Work to do: In the data below, take the stretch from the line containing "roofers [190, 124]" through the line containing "Dewi is located at coordinates (248, 1326).", including both, and lay it out as a JSON list of strings with one string per line and blank lines omitted.

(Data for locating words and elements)
◇ ◇ ◇ ◇ ◇
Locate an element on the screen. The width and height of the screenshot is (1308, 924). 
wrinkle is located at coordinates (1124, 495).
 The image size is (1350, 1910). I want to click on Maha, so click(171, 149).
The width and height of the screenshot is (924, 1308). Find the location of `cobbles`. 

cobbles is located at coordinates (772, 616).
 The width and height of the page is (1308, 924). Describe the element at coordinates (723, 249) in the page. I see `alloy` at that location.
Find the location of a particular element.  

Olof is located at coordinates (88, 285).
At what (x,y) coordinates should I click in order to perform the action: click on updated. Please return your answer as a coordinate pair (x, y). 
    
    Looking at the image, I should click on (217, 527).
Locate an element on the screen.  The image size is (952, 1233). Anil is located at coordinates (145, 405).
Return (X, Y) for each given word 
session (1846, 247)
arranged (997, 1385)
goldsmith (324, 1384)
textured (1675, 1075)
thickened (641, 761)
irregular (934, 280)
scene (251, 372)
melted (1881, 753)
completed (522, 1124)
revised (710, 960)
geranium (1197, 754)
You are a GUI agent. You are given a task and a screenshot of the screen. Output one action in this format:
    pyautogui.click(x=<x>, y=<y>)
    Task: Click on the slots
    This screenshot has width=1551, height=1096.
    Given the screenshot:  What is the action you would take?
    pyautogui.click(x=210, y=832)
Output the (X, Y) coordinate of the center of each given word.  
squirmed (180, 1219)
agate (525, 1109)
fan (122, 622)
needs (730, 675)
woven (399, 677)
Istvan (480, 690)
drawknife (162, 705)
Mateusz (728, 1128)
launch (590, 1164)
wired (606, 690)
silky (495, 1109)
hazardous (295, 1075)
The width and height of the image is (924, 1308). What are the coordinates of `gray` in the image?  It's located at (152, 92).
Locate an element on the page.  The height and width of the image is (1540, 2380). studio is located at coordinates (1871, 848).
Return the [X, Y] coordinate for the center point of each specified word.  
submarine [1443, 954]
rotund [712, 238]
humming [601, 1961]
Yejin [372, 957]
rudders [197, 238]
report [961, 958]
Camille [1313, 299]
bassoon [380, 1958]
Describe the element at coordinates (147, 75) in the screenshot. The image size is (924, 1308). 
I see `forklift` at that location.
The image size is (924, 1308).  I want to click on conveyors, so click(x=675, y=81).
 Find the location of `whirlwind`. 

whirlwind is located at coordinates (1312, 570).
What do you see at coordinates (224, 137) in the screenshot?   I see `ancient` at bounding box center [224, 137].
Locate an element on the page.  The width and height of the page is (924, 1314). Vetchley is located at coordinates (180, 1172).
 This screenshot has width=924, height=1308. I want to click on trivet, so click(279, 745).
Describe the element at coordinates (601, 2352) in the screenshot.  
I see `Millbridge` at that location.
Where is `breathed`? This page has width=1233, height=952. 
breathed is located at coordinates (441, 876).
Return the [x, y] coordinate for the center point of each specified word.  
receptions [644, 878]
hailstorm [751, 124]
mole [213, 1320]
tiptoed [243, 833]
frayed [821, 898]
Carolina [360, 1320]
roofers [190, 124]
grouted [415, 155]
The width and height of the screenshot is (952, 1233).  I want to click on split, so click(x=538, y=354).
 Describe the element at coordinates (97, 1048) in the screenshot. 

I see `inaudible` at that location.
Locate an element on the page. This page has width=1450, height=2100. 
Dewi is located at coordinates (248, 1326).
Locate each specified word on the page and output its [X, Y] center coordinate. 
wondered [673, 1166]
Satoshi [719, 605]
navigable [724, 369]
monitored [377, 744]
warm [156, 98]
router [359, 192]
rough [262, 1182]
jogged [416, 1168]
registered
◇ ◇ ◇ ◇ ◇
Output:
[
  "roofers [190, 124]",
  "grouted [415, 155]",
  "The width and height of the screenshot is (952, 1233).  I want to click on split, so click(x=538, y=354).",
  " Describe the element at coordinates (97, 1048) in the screenshot. ",
  "I see `inaudible` at that location.",
  "Locate an element on the page. This page has width=1450, height=2100. ",
  "Dewi is located at coordinates (248, 1326)."
]